*** Opening Exercise inputs ***

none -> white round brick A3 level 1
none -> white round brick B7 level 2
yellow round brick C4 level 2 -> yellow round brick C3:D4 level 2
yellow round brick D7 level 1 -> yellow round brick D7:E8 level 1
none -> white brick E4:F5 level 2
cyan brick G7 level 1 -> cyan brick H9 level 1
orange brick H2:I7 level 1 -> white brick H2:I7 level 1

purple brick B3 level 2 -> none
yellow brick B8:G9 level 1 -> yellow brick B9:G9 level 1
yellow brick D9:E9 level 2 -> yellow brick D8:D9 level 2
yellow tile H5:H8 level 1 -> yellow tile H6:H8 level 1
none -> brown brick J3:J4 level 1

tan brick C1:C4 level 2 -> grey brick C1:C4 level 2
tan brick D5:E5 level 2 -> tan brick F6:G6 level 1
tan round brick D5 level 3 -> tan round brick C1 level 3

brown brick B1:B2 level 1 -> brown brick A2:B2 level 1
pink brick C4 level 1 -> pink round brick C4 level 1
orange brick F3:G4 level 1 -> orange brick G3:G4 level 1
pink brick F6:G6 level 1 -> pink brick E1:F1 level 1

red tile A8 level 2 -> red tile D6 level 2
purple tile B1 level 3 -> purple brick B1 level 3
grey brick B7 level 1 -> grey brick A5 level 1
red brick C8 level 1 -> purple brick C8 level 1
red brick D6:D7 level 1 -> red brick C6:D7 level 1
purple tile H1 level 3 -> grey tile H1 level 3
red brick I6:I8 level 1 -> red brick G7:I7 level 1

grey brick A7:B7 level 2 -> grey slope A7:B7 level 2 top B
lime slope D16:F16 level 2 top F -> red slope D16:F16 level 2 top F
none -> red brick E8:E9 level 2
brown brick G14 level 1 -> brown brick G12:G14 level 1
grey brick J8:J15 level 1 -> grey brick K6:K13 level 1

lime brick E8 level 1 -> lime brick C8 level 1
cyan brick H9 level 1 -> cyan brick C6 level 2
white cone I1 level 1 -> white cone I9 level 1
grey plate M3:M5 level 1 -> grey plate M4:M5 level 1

*** Closing Exercise inputs ***

The task:
Your answer should consist only of the lines above between the line holding "purple brick B3 level 2 -> none" and the line holding "none -> brown brick J3:J4 level 1", inclusive, each transcribed exactly.

Result:
purple brick B3 level 2 -> none
yellow brick B8:G9 level 1 -> yellow brick B9:G9 level 1
yellow brick D9:E9 level 2 -> yellow brick D8:D9 level 2
yellow tile H5:H8 level 1 -> yellow tile H6:H8 level 1
none -> brown brick J3:J4 level 1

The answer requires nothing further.